→ REQUIRED WORK: Please retype the data below from the line containing "basketball (725, 269)" through the end of the data, leaving the pictures out of your answer.

→ GIVEN RECORDS:
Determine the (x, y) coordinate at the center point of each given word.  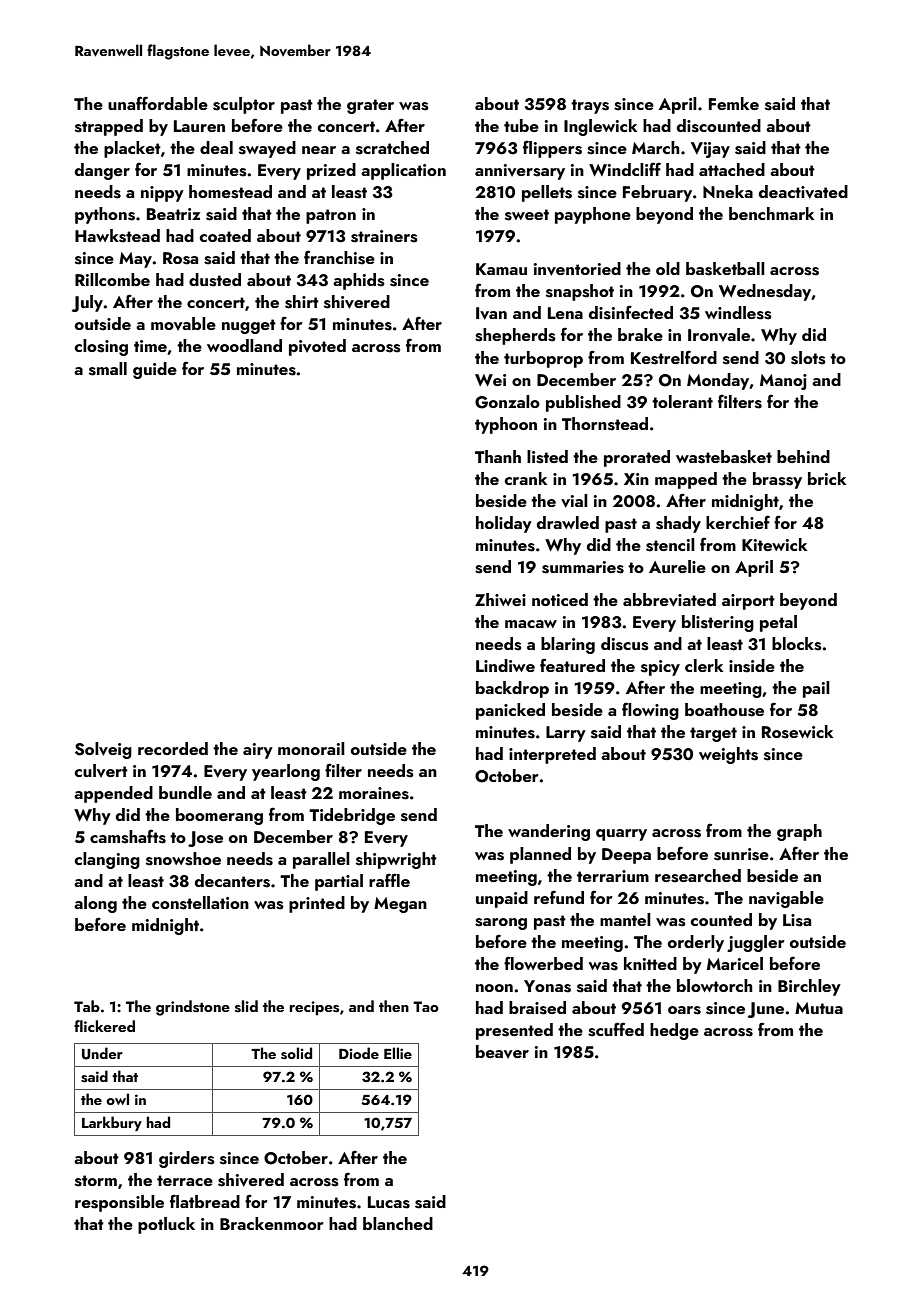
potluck (166, 1225)
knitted (650, 963)
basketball (725, 269)
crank (526, 478)
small (108, 369)
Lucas (389, 1202)
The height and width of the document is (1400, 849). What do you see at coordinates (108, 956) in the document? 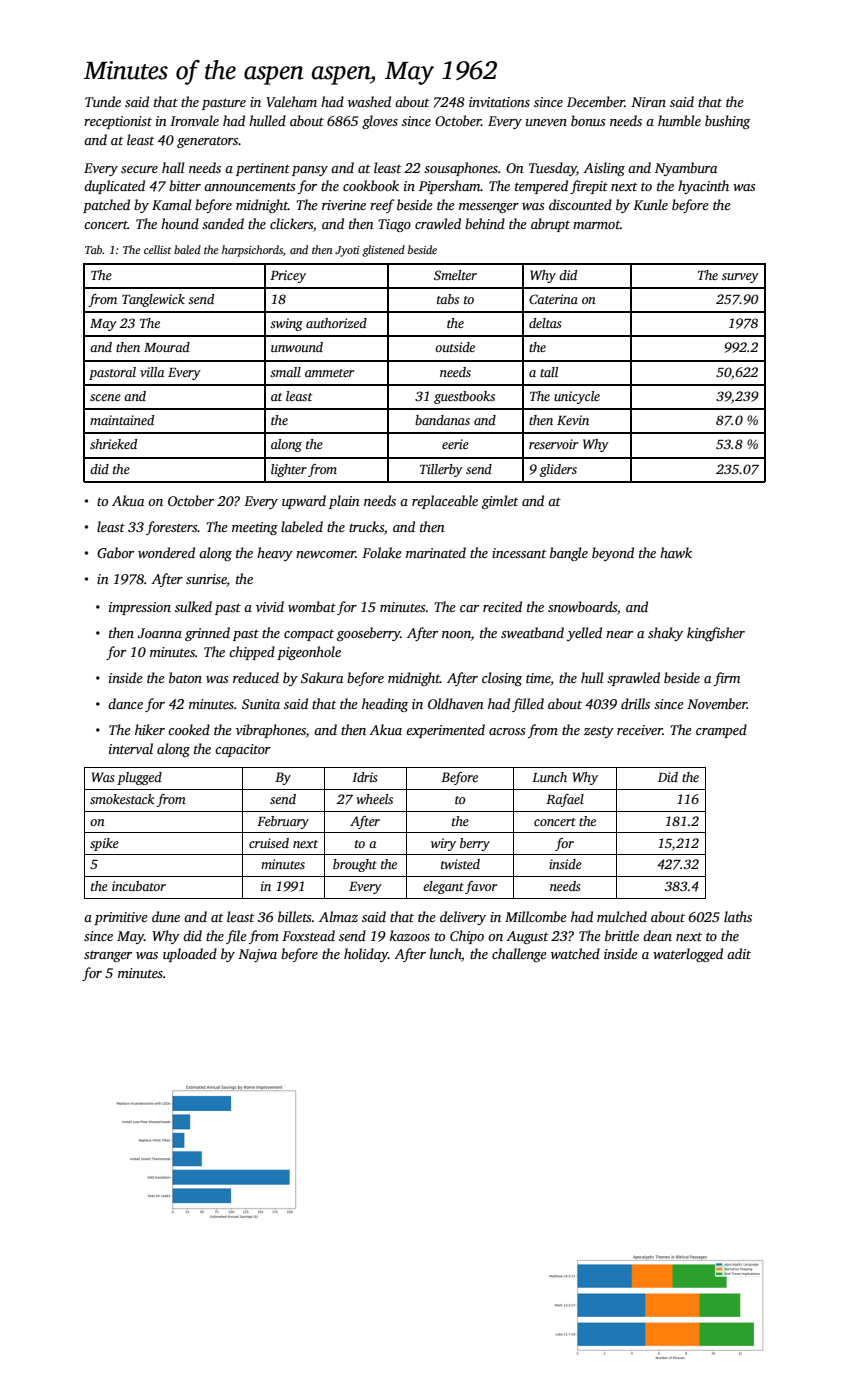
I see `stranger` at bounding box center [108, 956].
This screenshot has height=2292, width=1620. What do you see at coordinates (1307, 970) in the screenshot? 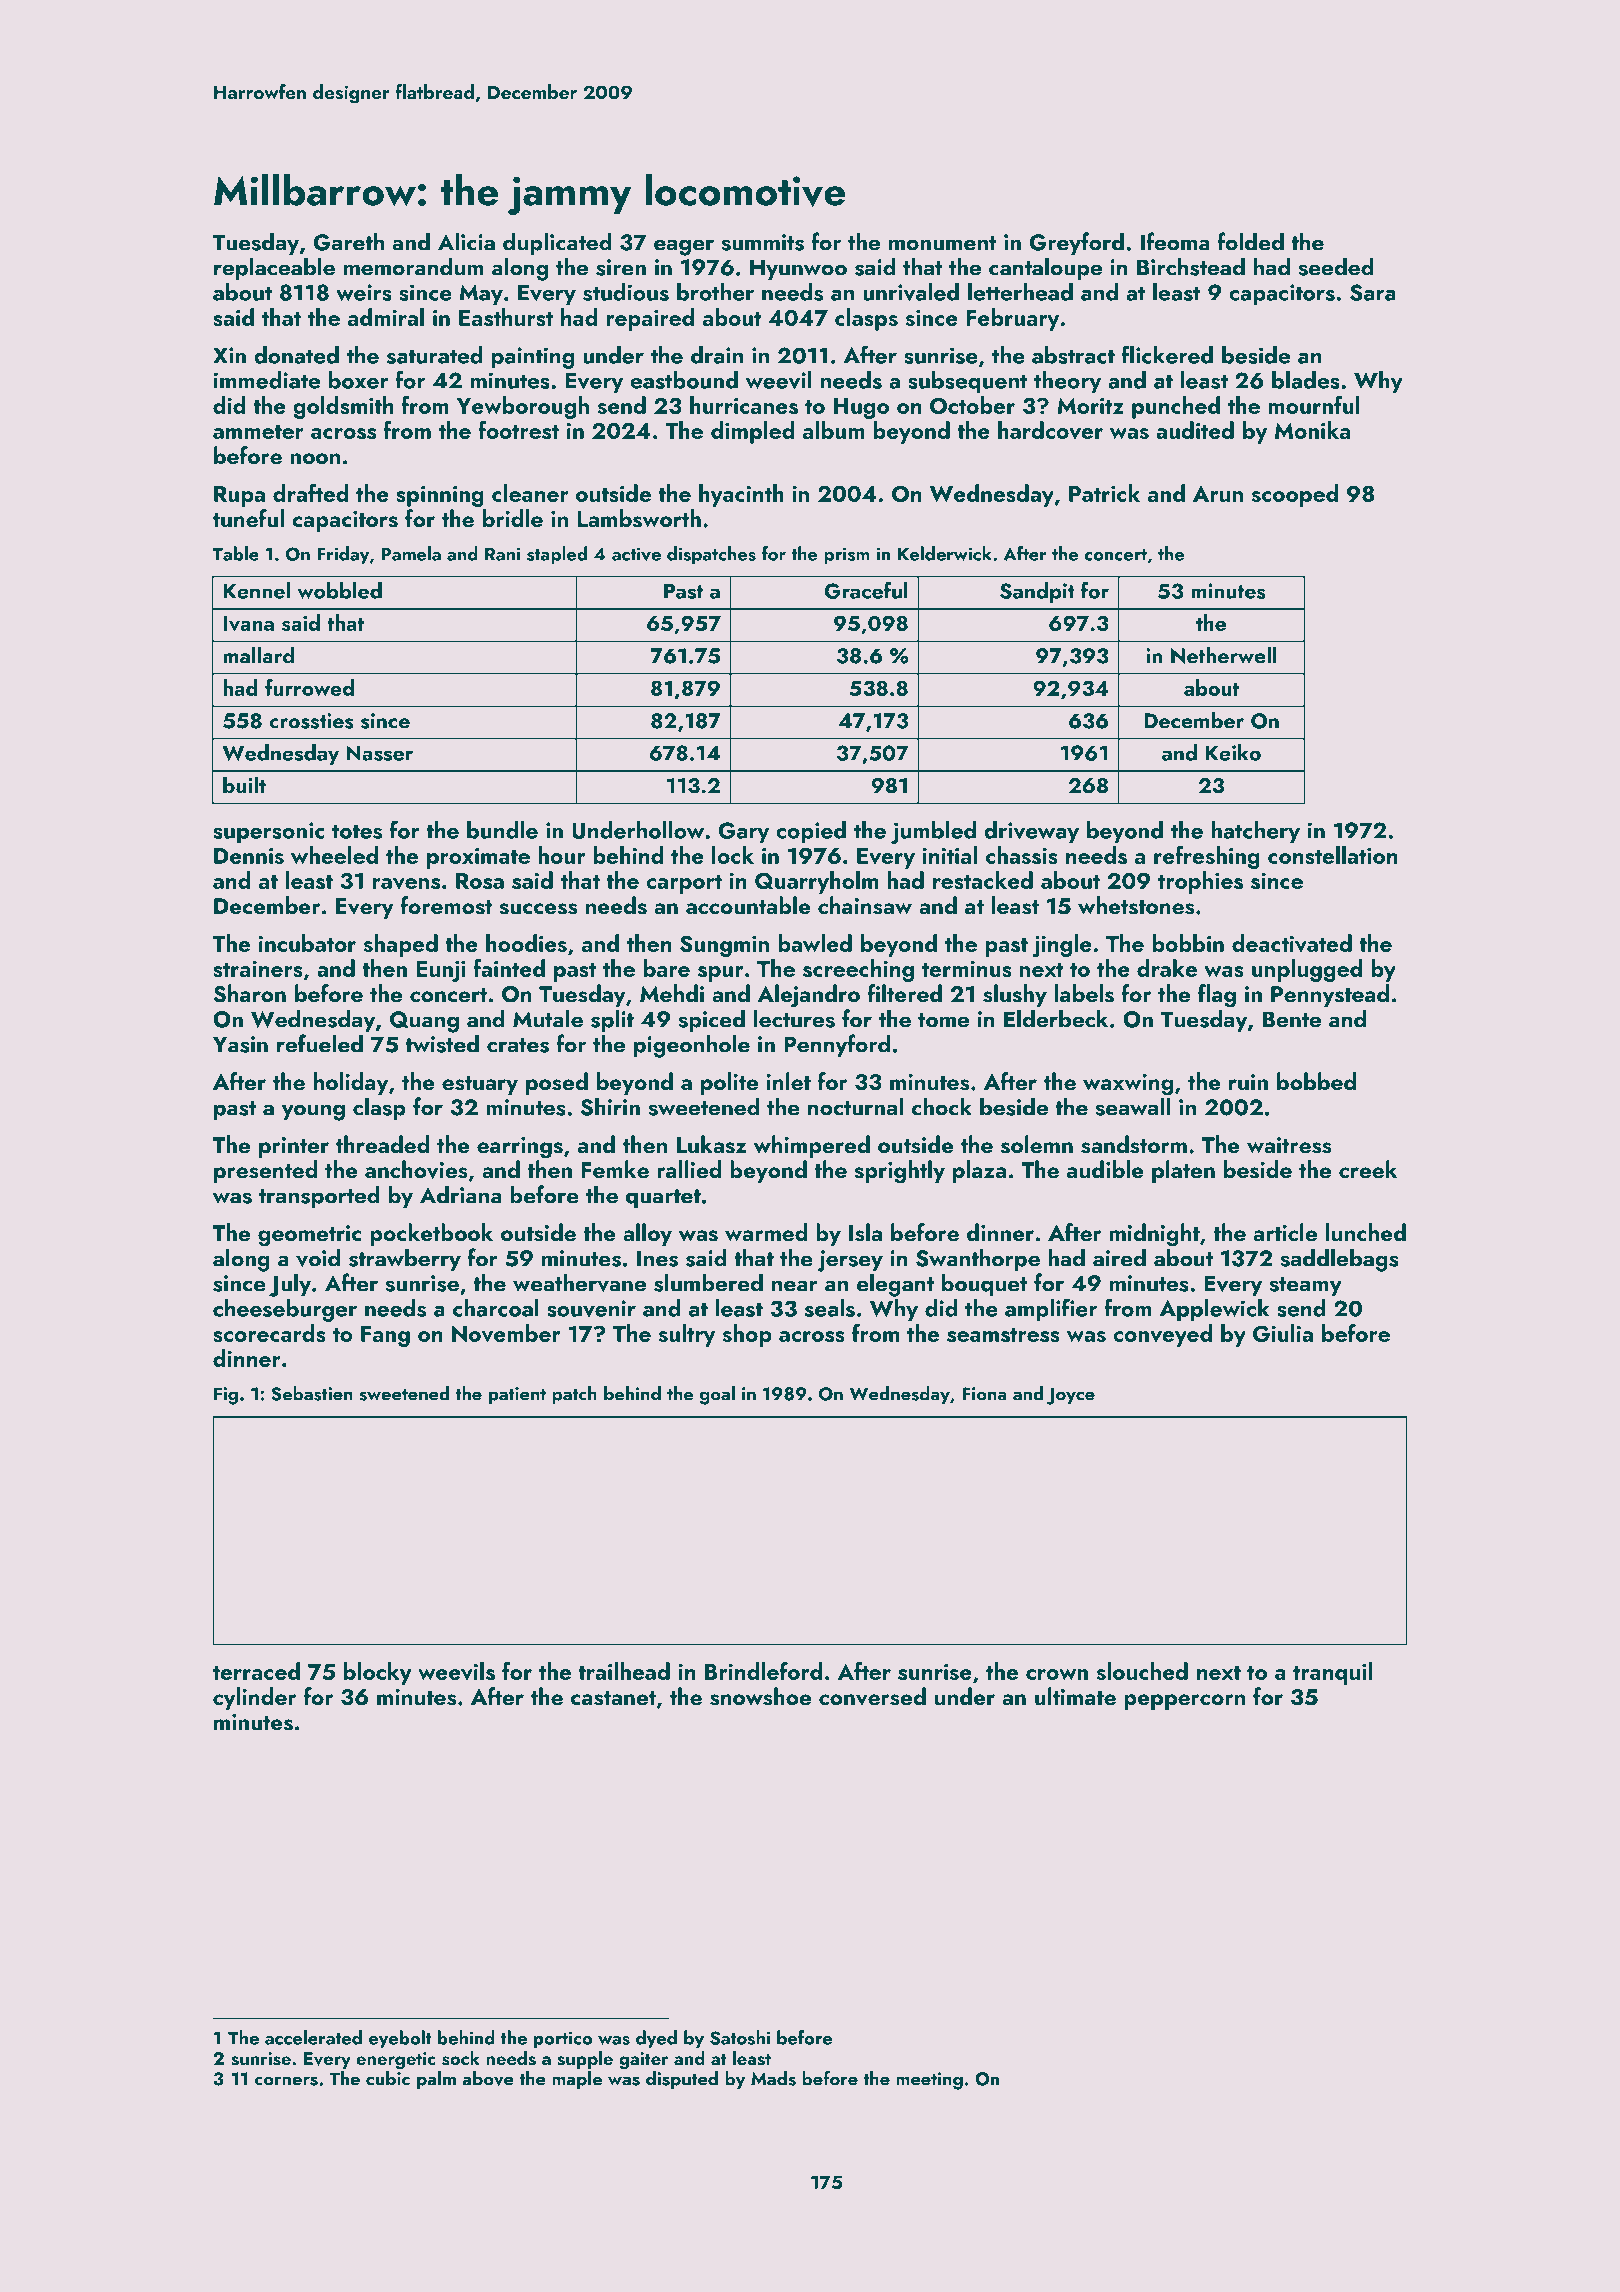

→ RESPONSE BELOW:
basketball (725, 269)
crank (526, 478)
small (108, 369)
Lucas (389, 1202)
The height and width of the document is (1400, 849). What do you see at coordinates (108, 956) in the document? 
I see `stranger` at bounding box center [108, 956].
This screenshot has height=2292, width=1620. What do you see at coordinates (1307, 970) in the screenshot? 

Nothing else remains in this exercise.